**Prompt:**
Reproduce, from the lines below, exactly the stretch that begins at the line containing "camera: 10 degrees right, 0 degrees up" and ends at the line containing "black light bulb [523,107,649,183] -> none", both included.

Source records: Begin

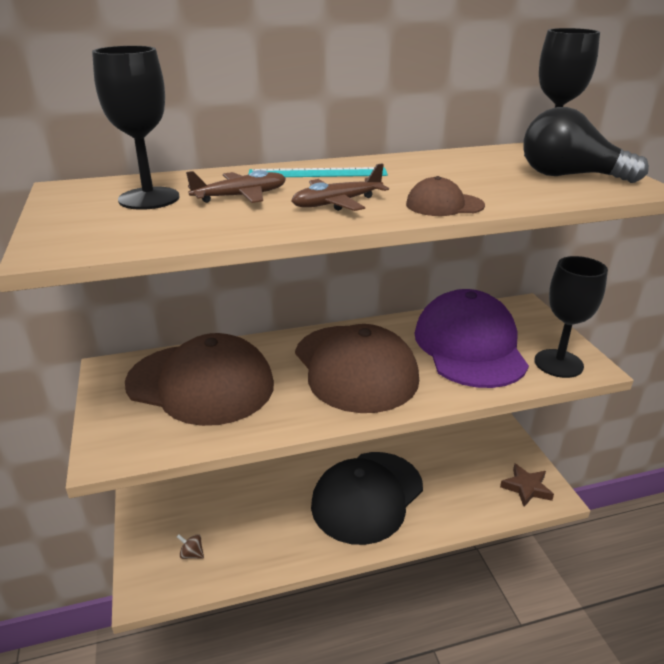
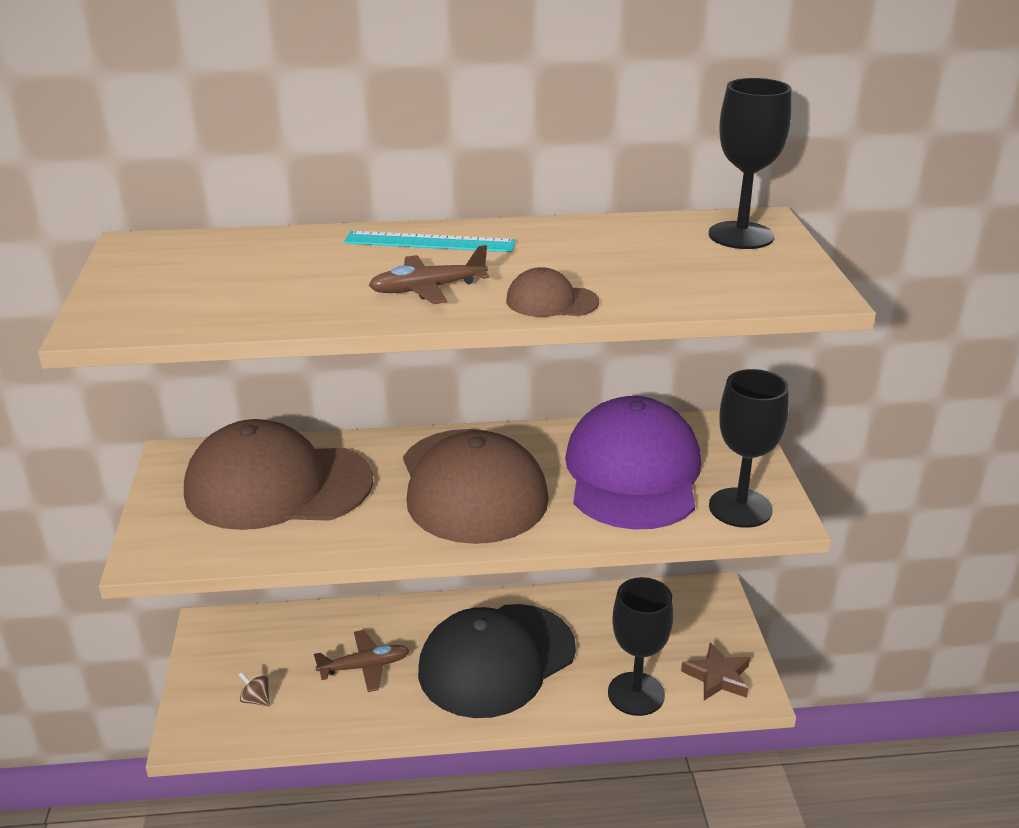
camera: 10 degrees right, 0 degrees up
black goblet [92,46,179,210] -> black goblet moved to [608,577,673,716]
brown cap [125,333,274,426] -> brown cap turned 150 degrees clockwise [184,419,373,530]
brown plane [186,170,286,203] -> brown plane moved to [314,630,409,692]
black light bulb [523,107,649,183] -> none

Source records: End
Source records: Begin

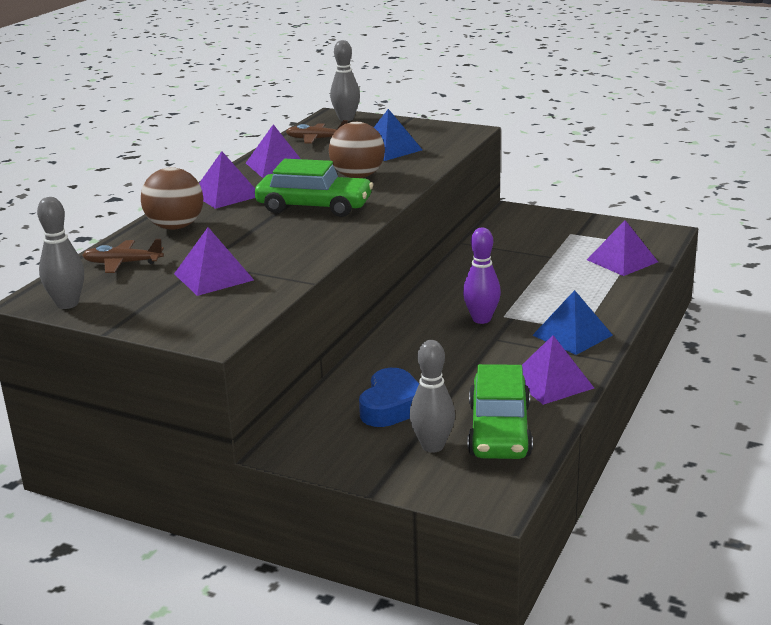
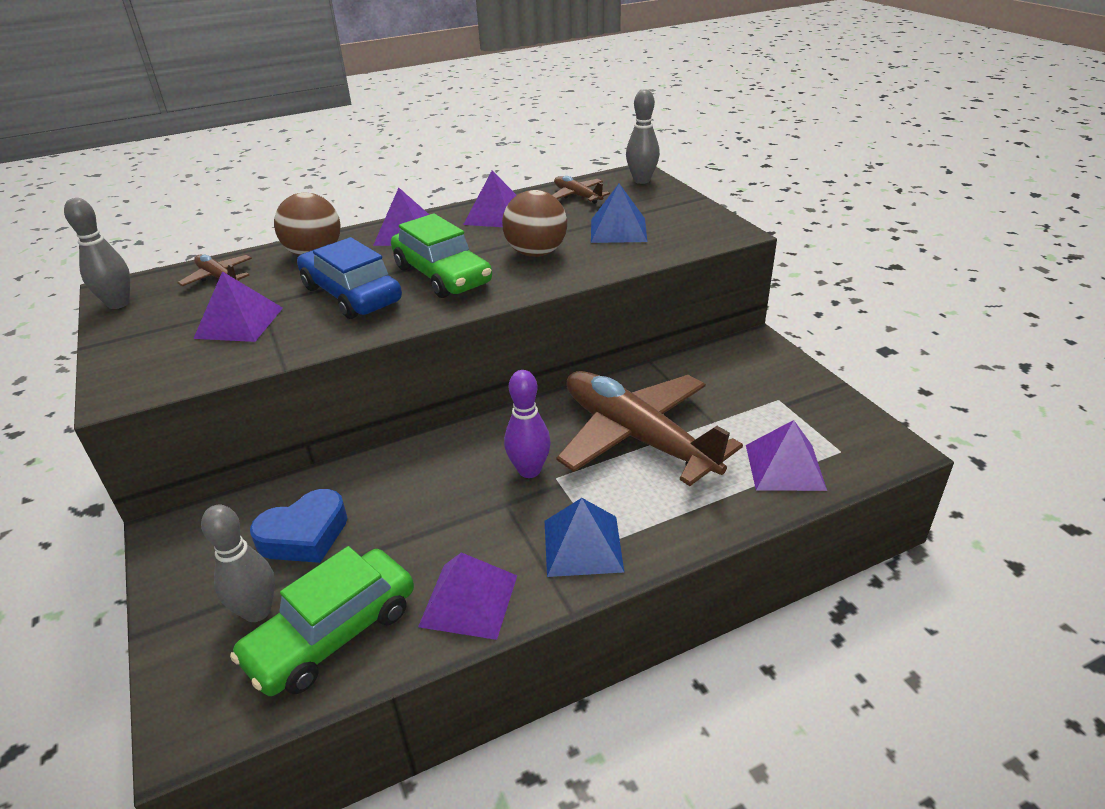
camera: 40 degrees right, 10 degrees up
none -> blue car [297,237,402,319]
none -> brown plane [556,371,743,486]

Source records: End

**Solution for this exercise:**
camera: 10 degrees right, 0 degrees up
black goblet [92,46,179,210] -> black goblet moved to [608,577,673,716]
brown cap [125,333,274,426] -> brown cap turned 150 degrees clockwise [184,419,373,530]
brown plane [186,170,286,203] -> brown plane moved to [314,630,409,692]
black light bulb [523,107,649,183] -> none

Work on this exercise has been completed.